Work item: Return, from the data that follows, each line that holds the word "blue".

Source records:

• • •

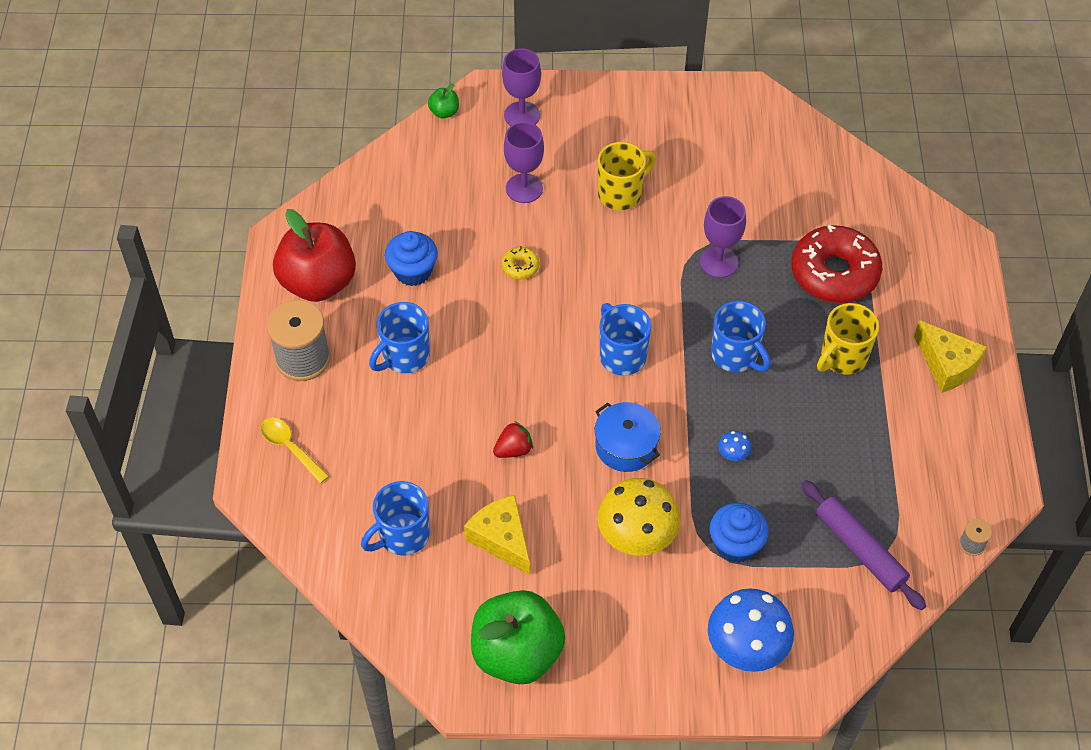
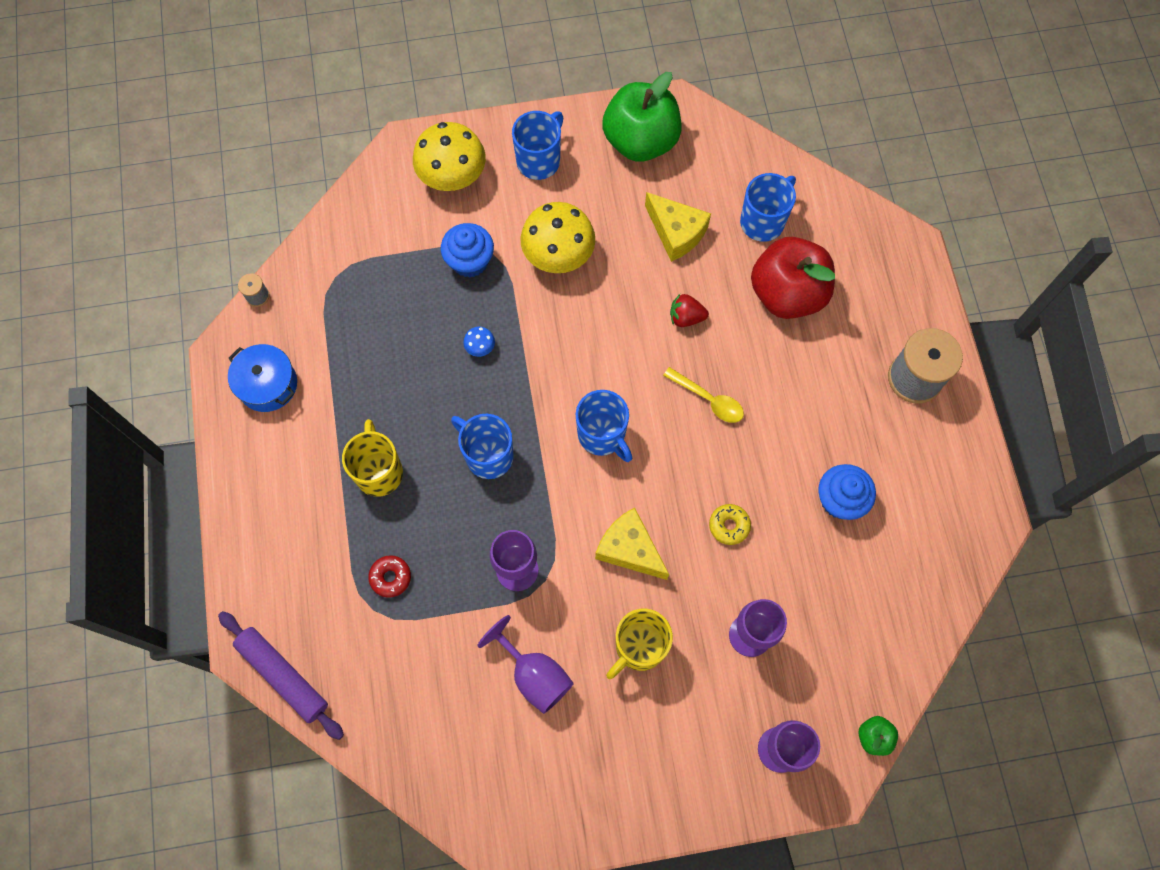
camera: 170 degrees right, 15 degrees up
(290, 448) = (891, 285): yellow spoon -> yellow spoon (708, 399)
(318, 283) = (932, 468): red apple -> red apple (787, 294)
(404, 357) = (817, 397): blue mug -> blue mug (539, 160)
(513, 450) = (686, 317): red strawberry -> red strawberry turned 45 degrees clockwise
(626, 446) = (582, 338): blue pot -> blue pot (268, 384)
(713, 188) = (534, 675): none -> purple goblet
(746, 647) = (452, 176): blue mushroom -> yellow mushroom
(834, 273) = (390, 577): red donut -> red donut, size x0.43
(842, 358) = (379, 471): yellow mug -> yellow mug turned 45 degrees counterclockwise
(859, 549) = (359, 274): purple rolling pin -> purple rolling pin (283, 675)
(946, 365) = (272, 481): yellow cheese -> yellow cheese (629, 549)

• • •

Finished exercise:
(404, 357) = (817, 397): blue mug -> blue mug (539, 160)
(626, 446) = (582, 338): blue pot -> blue pot (268, 384)
(746, 647) = (452, 176): blue mushroom -> yellow mushroom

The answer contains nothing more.